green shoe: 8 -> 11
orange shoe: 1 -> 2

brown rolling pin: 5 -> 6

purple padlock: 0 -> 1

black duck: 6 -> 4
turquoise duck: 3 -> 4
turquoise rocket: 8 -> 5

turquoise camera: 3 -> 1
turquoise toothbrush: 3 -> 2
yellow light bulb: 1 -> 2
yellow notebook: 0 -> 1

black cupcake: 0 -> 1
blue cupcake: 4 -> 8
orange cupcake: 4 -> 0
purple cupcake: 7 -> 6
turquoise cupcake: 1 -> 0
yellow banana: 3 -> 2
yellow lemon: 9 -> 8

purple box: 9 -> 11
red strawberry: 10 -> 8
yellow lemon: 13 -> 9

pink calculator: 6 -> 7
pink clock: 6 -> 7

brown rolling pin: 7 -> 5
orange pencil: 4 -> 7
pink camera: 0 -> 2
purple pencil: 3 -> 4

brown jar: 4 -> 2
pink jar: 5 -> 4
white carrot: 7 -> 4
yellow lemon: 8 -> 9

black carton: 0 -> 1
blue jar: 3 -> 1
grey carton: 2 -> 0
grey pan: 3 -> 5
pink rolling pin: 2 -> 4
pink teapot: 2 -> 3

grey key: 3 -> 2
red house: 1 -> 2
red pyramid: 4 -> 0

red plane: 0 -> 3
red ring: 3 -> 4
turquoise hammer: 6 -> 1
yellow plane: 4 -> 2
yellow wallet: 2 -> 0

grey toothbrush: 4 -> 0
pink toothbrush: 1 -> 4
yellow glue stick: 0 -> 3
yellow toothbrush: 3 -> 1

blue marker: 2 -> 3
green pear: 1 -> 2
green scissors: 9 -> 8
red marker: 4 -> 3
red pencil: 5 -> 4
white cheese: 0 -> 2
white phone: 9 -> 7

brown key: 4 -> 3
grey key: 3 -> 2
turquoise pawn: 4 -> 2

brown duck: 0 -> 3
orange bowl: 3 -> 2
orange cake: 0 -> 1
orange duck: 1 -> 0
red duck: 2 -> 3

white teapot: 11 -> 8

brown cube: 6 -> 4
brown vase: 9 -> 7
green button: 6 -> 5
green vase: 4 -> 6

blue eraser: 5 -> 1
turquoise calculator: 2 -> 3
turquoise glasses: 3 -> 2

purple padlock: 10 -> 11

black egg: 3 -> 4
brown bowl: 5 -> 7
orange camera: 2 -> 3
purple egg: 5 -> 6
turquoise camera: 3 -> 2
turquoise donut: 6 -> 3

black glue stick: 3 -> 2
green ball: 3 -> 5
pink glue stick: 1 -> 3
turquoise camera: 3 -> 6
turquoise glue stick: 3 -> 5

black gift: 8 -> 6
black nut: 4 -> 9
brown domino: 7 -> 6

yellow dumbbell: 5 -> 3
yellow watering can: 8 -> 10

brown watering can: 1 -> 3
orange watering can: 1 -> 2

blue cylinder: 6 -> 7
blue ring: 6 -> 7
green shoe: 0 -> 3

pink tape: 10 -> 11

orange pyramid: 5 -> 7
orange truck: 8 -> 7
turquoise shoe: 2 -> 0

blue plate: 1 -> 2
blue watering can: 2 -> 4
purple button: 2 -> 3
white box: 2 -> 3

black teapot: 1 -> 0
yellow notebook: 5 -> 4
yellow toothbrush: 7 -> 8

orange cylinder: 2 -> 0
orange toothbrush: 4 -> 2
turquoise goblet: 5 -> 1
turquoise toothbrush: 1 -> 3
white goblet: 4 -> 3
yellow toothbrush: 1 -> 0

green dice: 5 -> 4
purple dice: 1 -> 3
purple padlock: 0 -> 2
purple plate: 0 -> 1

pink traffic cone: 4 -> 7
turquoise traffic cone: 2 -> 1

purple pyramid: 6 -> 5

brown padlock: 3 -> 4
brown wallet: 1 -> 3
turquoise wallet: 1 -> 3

Task requirements:
All lines in the listing above from the line containing "red marker: 4 -> 3" to the line containing "orange cylinder: 2 -> 0", inclusive, should be retyped exactly; no other lines should appear.

Solution to this task:
red marker: 4 -> 3
red pencil: 5 -> 4
white cheese: 0 -> 2
white phone: 9 -> 7

brown key: 4 -> 3
grey key: 3 -> 2
turquoise pawn: 4 -> 2

brown duck: 0 -> 3
orange bowl: 3 -> 2
orange cake: 0 -> 1
orange duck: 1 -> 0
red duck: 2 -> 3

white teapot: 11 -> 8

brown cube: 6 -> 4
brown vase: 9 -> 7
green button: 6 -> 5
green vase: 4 -> 6

blue eraser: 5 -> 1
turquoise calculator: 2 -> 3
turquoise glasses: 3 -> 2

purple padlock: 10 -> 11

black egg: 3 -> 4
brown bowl: 5 -> 7
orange camera: 2 -> 3
purple egg: 5 -> 6
turquoise camera: 3 -> 2
turquoise donut: 6 -> 3

black glue stick: 3 -> 2
green ball: 3 -> 5
pink glue stick: 1 -> 3
turquoise camera: 3 -> 6
turquoise glue stick: 3 -> 5

black gift: 8 -> 6
black nut: 4 -> 9
brown domino: 7 -> 6

yellow dumbbell: 5 -> 3
yellow watering can: 8 -> 10

brown watering can: 1 -> 3
orange watering can: 1 -> 2

blue cylinder: 6 -> 7
blue ring: 6 -> 7
green shoe: 0 -> 3

pink tape: 10 -> 11

orange pyramid: 5 -> 7
orange truck: 8 -> 7
turquoise shoe: 2 -> 0

blue plate: 1 -> 2
blue watering can: 2 -> 4
purple button: 2 -> 3
white box: 2 -> 3

black teapot: 1 -> 0
yellow notebook: 5 -> 4
yellow toothbrush: 7 -> 8

orange cylinder: 2 -> 0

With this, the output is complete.